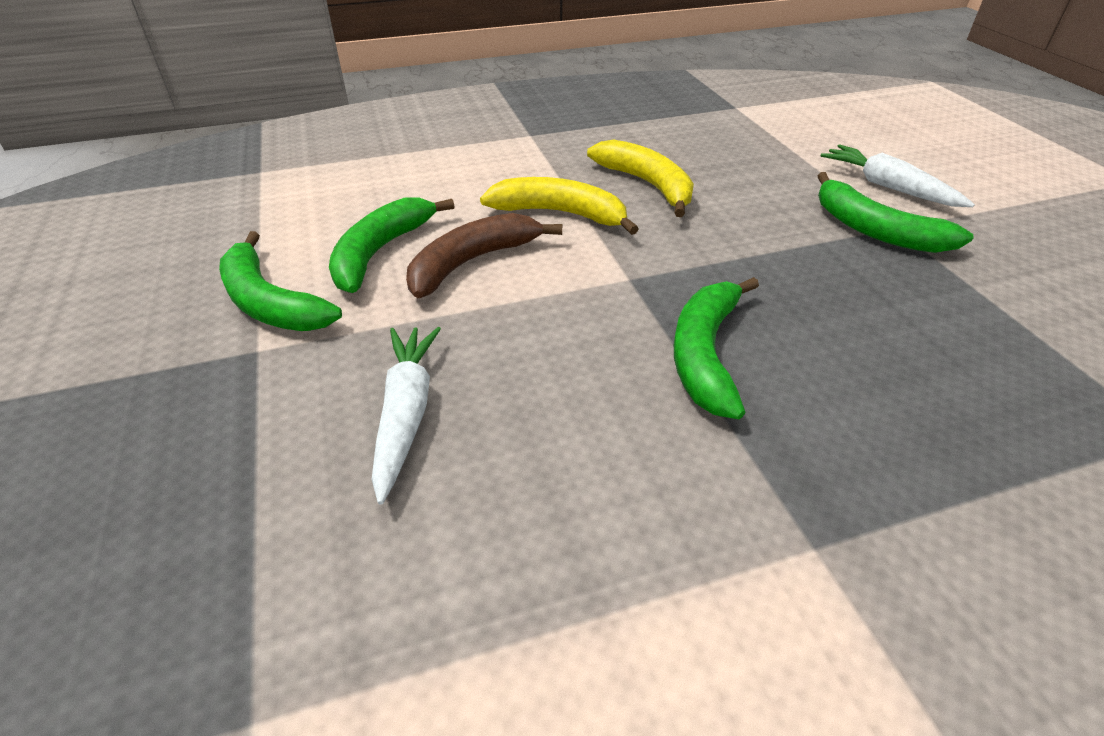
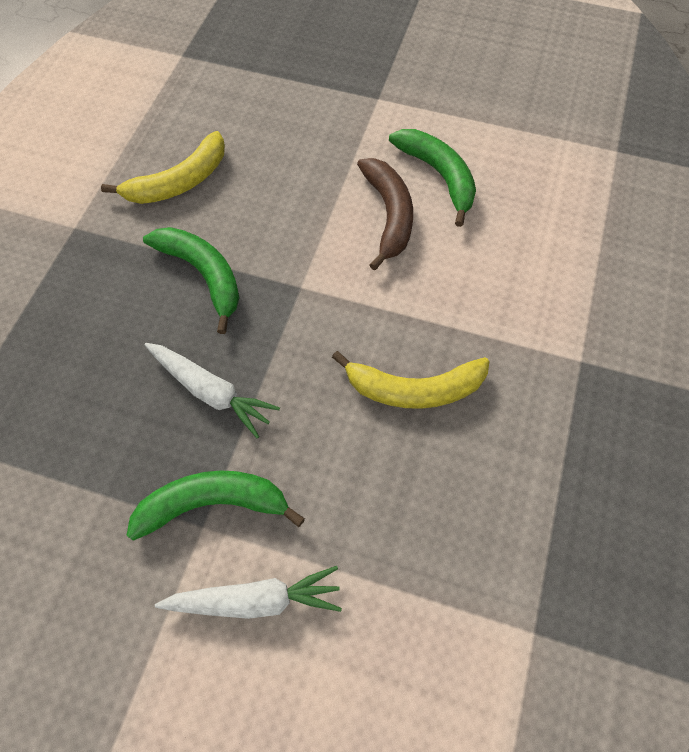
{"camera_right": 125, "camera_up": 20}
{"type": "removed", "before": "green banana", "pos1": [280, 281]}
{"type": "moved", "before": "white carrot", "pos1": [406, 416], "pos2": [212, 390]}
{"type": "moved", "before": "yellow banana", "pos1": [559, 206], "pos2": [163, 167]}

..............................

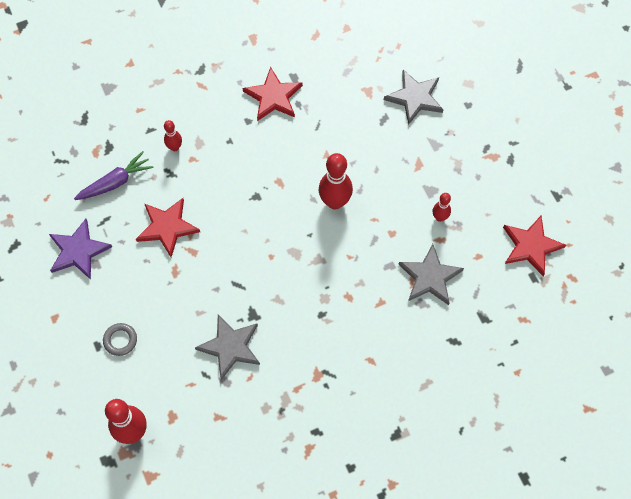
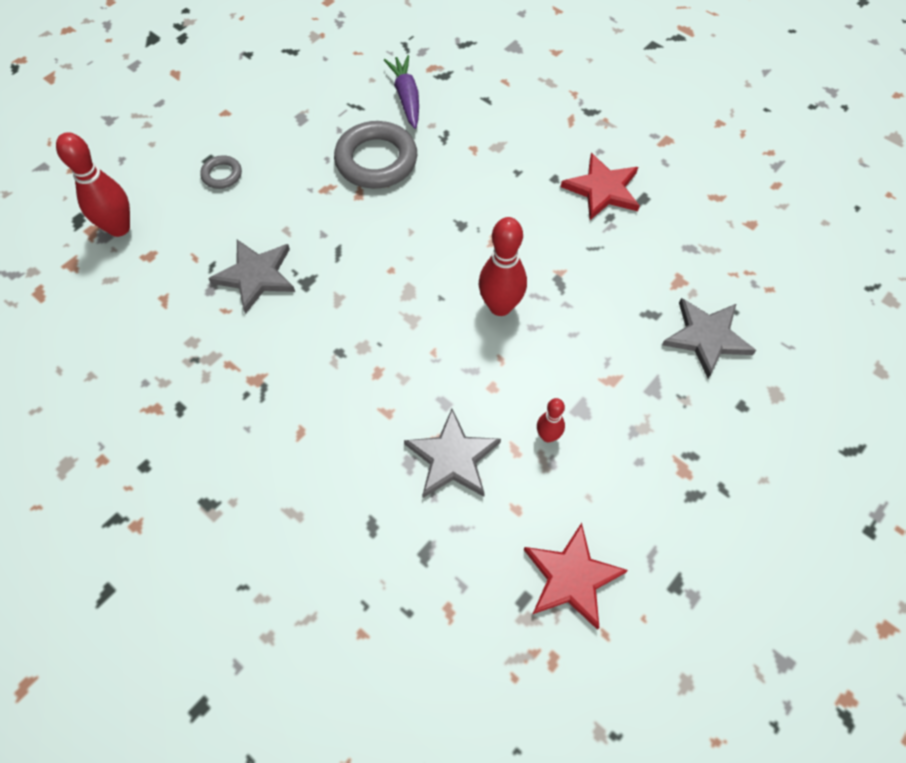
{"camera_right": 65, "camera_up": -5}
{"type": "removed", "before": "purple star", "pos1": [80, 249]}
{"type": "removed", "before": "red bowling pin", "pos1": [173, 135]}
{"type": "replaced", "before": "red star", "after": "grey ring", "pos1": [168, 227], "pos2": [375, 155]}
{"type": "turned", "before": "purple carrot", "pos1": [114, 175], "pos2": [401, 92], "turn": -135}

..............................

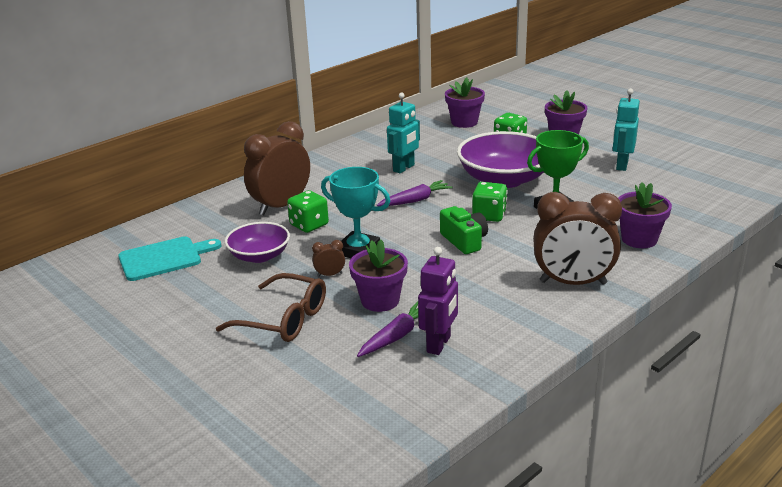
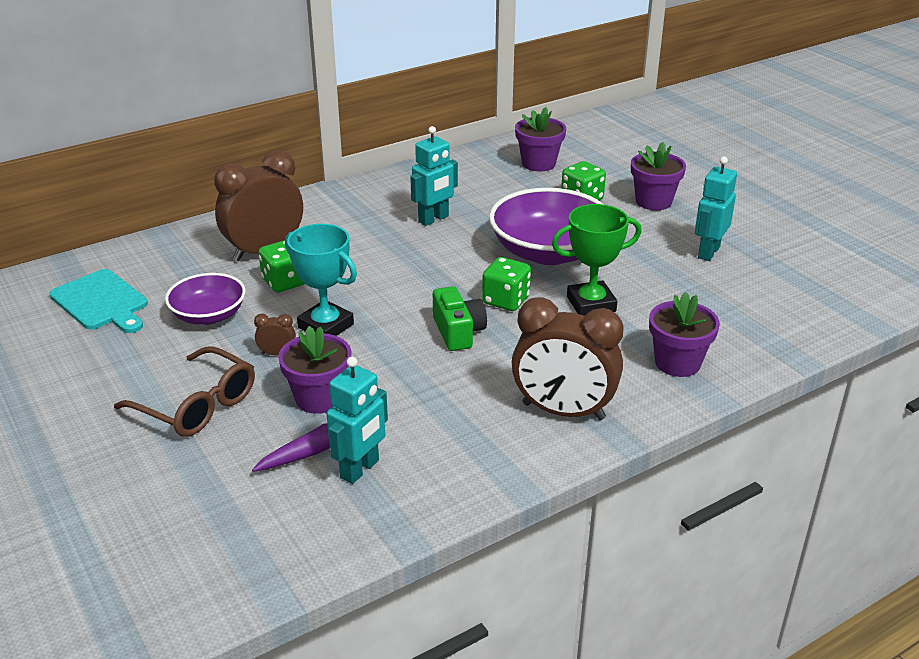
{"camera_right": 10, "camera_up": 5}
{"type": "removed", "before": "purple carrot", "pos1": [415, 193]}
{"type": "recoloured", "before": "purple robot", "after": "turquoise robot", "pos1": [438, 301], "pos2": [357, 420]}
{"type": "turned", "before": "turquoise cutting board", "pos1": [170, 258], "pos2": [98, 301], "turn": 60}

..............................

• **WORK ITEM**: Whenever the string "purple" occurs in a line of the entries above, copy that line.

• **EXERCISE ANSWER**:
{"type": "removed", "before": "purple star", "pos1": [80, 249]}
{"type": "turned", "before": "purple carrot", "pos1": [114, 175], "pos2": [401, 92], "turn": -135}
{"type": "removed", "before": "purple carrot", "pos1": [415, 193]}
{"type": "recoloured", "before": "purple robot", "after": "turquoise robot", "pos1": [438, 301], "pos2": [357, 420]}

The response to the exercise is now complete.